Prompt - Return only the tail of the data below, word for word: the line with "R2: 39k (NET12, NET20) -> none" and each line after it through the final one.

Source information -
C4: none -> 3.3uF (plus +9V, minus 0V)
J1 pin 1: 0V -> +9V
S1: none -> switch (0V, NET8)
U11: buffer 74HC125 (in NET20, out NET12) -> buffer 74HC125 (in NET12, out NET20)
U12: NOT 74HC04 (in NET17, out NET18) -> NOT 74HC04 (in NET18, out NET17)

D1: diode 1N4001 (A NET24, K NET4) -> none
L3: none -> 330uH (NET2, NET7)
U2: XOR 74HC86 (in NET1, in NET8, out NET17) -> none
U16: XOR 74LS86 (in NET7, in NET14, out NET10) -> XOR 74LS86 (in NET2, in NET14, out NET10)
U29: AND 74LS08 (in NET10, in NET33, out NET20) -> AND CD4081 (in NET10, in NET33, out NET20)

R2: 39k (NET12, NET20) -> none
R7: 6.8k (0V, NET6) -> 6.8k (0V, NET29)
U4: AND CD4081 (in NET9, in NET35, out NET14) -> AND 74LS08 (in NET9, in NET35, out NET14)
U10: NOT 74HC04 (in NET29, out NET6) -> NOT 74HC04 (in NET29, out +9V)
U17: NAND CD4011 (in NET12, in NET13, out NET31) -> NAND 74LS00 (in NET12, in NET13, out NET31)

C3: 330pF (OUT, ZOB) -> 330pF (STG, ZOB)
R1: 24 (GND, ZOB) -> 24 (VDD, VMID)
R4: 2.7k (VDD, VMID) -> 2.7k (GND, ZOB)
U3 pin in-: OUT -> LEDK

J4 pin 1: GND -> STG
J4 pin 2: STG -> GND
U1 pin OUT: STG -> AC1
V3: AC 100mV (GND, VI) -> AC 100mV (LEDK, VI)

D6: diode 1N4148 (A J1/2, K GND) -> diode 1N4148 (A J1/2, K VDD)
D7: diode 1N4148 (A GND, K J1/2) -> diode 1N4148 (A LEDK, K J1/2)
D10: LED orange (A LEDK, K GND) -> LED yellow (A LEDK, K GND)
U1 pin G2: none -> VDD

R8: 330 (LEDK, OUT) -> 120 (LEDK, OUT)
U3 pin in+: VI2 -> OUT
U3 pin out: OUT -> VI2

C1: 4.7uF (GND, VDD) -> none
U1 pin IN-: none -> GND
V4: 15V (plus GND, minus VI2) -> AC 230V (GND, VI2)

Worked solution -
R2: 39k (NET12, NET20) -> none
R7: 6.8k (0V, NET6) -> 6.8k (0V, NET29)
U4: AND CD4081 (in NET9, in NET35, out NET14) -> AND 74LS08 (in NET9, in NET35, out NET14)
U10: NOT 74HC04 (in NET29, out NET6) -> NOT 74HC04 (in NET29, out +9V)
U17: NAND CD4011 (in NET12, in NET13, out NET31) -> NAND 74LS00 (in NET12, in NET13, out NET31)

C3: 330pF (OUT, ZOB) -> 330pF (STG, ZOB)
R1: 24 (GND, ZOB) -> 24 (VDD, VMID)
R4: 2.7k (VDD, VMID) -> 2.7k (GND, ZOB)
U3 pin in-: OUT -> LEDK

J4 pin 1: GND -> STG
J4 pin 2: STG -> GND
U1 pin OUT: STG -> AC1
V3: AC 100mV (GND, VI) -> AC 100mV (LEDK, VI)

D6: diode 1N4148 (A J1/2, K GND) -> diode 1N4148 (A J1/2, K VDD)
D7: diode 1N4148 (A GND, K J1/2) -> diode 1N4148 (A LEDK, K J1/2)
D10: LED orange (A LEDK, K GND) -> LED yellow (A LEDK, K GND)
U1 pin G2: none -> VDD

R8: 330 (LEDK, OUT) -> 120 (LEDK, OUT)
U3 pin in+: VI2 -> OUT
U3 pin out: OUT -> VI2

C1: 4.7uF (GND, VDD) -> none
U1 pin IN-: none -> GND
V4: 15V (plus GND, minus VI2) -> AC 230V (GND, VI2)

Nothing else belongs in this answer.